> **Work to complete**
Your task is to gather the lines below that hold the string "down".

> **Extracted data**
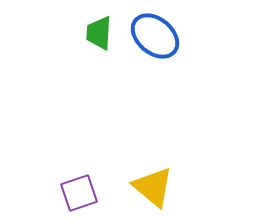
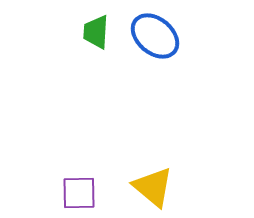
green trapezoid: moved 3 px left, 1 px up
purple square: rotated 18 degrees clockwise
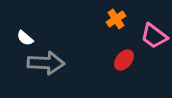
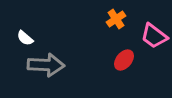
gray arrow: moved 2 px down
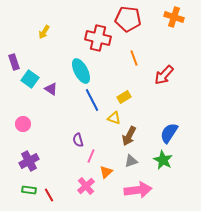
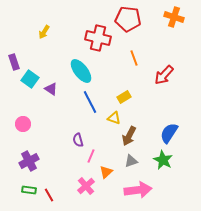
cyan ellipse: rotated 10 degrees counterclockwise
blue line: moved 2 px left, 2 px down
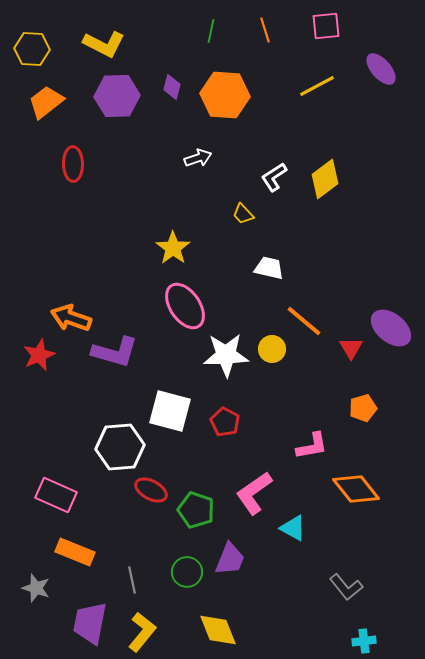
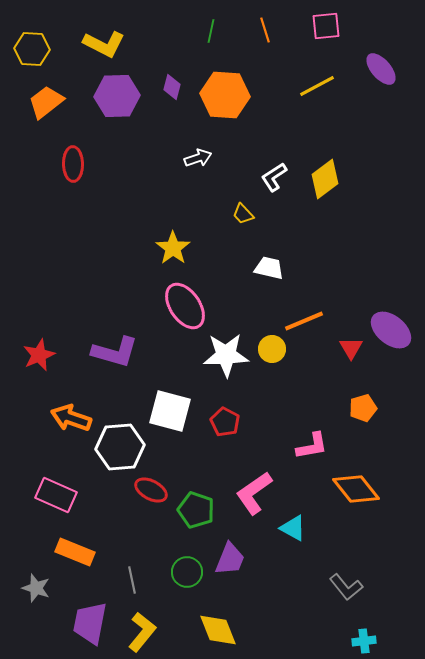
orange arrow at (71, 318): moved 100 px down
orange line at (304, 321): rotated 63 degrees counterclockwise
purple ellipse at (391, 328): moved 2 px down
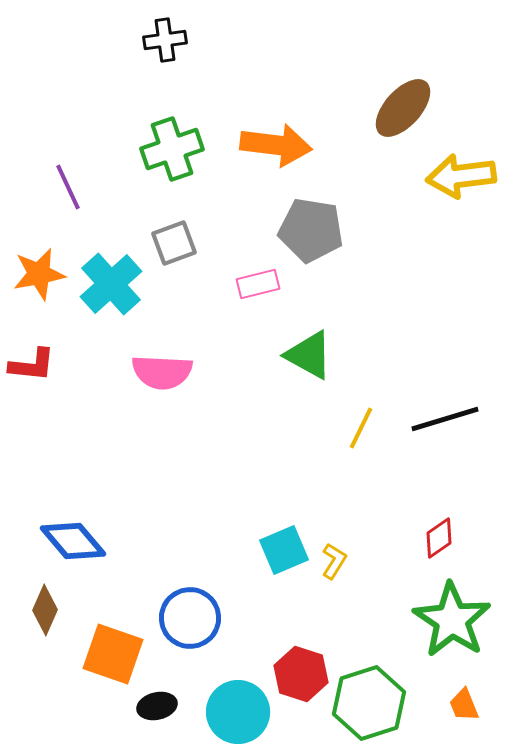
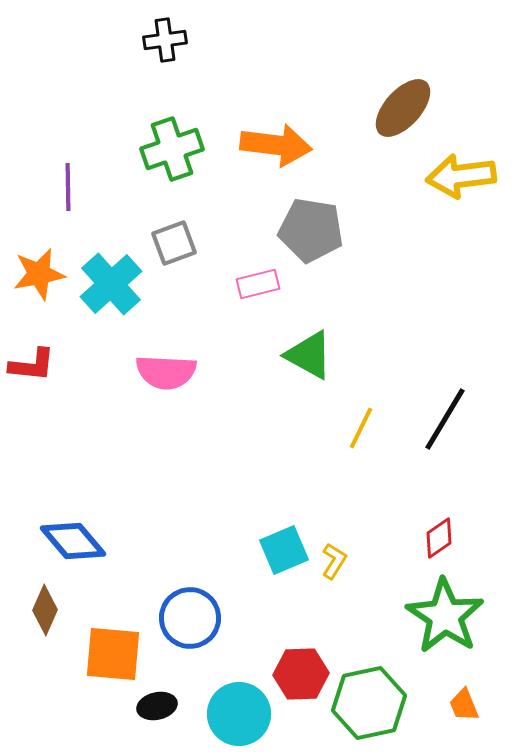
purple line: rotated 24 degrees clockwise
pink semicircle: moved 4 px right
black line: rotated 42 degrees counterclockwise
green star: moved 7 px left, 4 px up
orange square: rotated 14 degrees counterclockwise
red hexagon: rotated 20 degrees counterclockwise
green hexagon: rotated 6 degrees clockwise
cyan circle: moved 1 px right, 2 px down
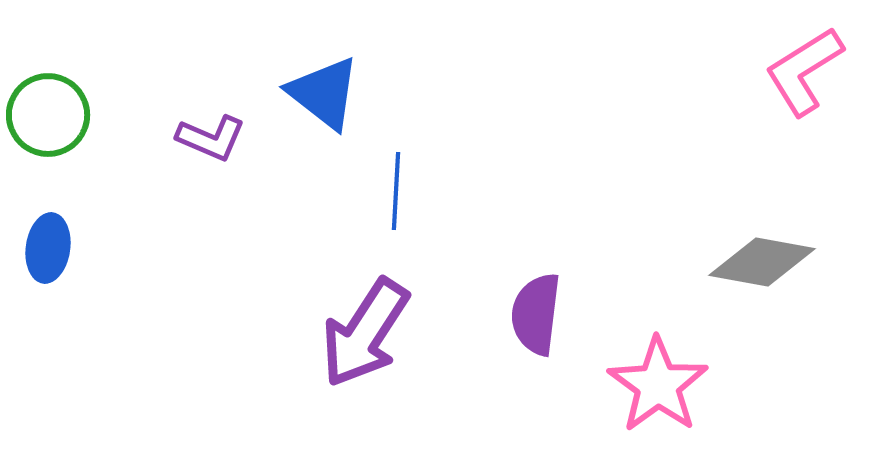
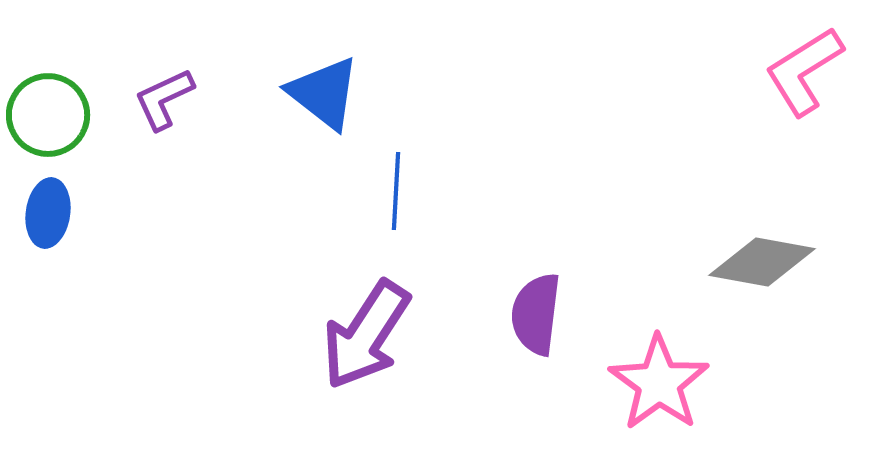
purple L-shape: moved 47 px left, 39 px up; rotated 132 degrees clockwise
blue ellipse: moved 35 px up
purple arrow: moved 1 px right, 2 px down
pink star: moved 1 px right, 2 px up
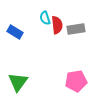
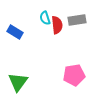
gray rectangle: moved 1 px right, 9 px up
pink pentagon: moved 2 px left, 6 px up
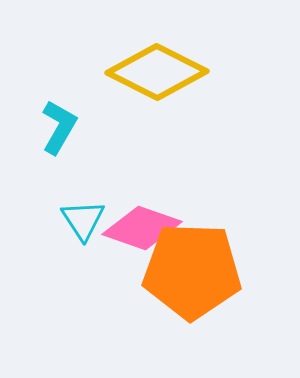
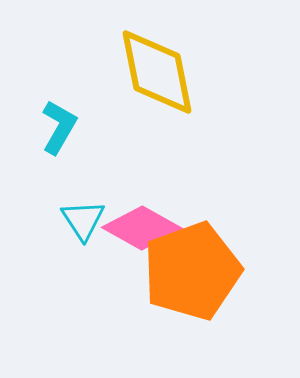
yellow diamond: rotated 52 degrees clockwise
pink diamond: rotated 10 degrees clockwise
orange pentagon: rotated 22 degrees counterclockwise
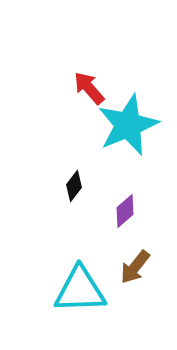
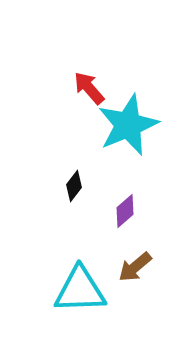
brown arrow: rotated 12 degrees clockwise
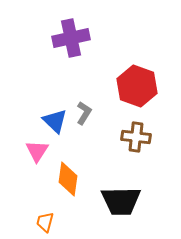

> **Reply to the task**
gray arrow: moved 2 px down
blue line: moved 2 px left, 2 px down
orange arrow at (71, 318): moved 100 px down
purple ellipse at (391, 328): moved 2 px down
cyan circle: moved 1 px right, 2 px down
purple arrow: moved 1 px right, 2 px down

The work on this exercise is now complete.